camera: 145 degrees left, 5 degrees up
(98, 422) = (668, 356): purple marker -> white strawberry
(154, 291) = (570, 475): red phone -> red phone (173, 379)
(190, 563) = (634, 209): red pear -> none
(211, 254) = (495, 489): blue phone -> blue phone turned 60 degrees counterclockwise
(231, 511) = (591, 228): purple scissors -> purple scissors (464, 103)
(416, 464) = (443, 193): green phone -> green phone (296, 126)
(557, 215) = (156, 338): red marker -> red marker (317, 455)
****************
__YOUR TASK__: List each line in the listing that contains the string "phone".

__RESULT OF THE EXERCISE__:
(154, 291) = (570, 475): red phone -> red phone (173, 379)
(211, 254) = (495, 489): blue phone -> blue phone turned 60 degrees counterclockwise
(416, 464) = (443, 193): green phone -> green phone (296, 126)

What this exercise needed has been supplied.